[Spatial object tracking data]
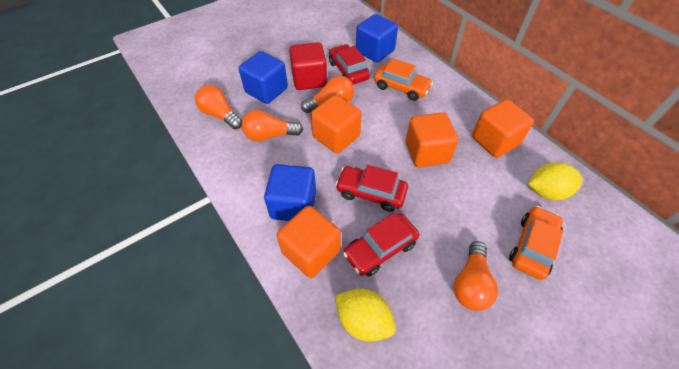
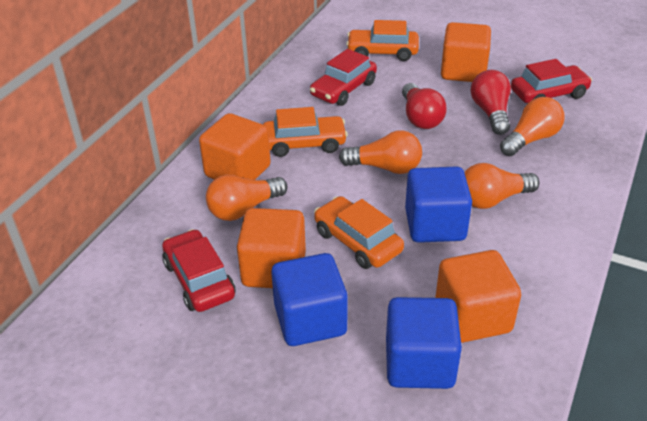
orange car: 2 -> 3
red cube: 1 -> 0
red light bulb: 0 -> 2
yellow lemon: 2 -> 0

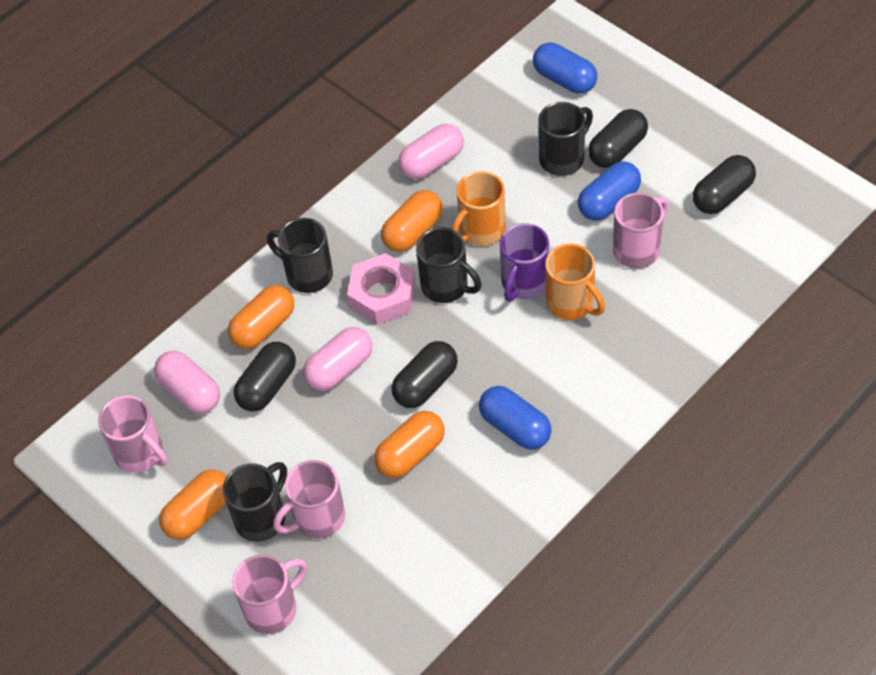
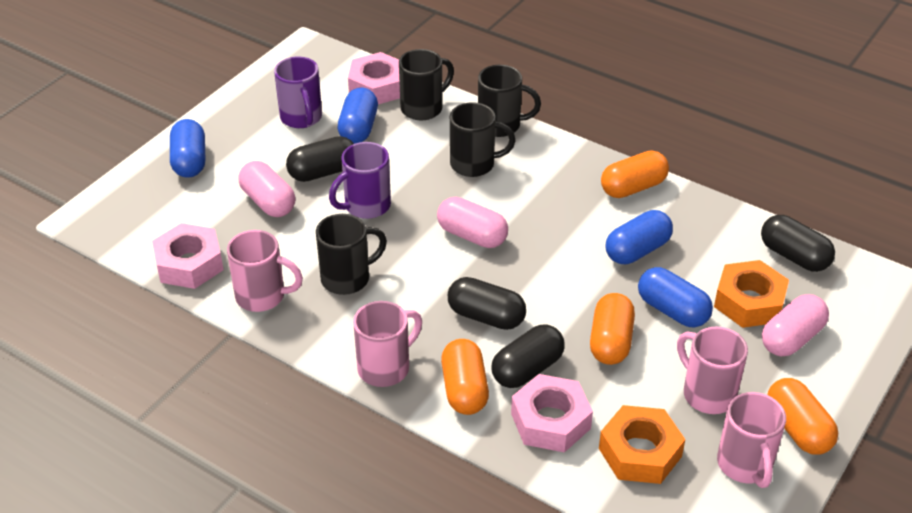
blue capsule: 3 -> 4
orange mug: 2 -> 0
orange nut: 0 -> 2
pink nut: 1 -> 3
purple mug: 1 -> 2

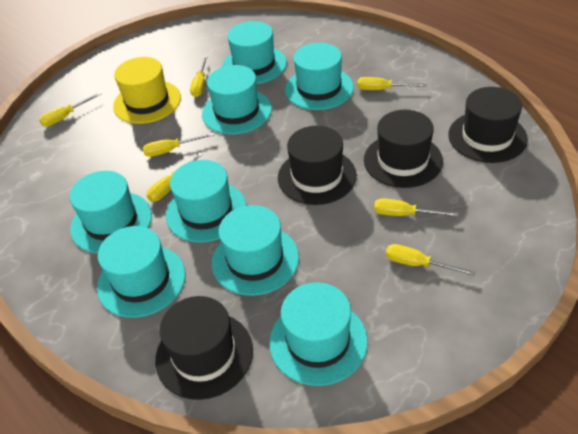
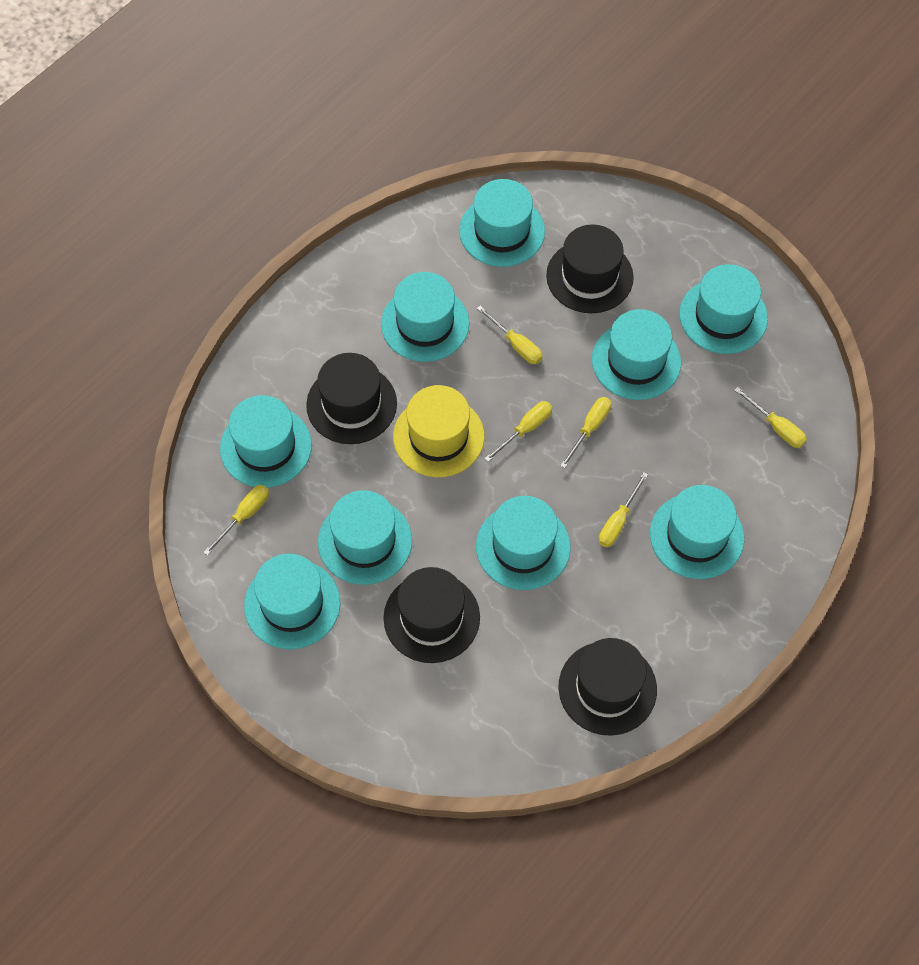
turquoise hat: 8 -> 9
yellow screwdriver: 7 -> 6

Required work>
Copy the records above exactly. Do not carry any picture into the copy.

Written reply>
orange car: 2 -> 3
red cube: 1 -> 0
red light bulb: 0 -> 2
yellow lemon: 2 -> 0

blue capsule: 3 -> 4
orange mug: 2 -> 0
orange nut: 0 -> 2
pink nut: 1 -> 3
purple mug: 1 -> 2

turquoise hat: 8 -> 9
yellow screwdriver: 7 -> 6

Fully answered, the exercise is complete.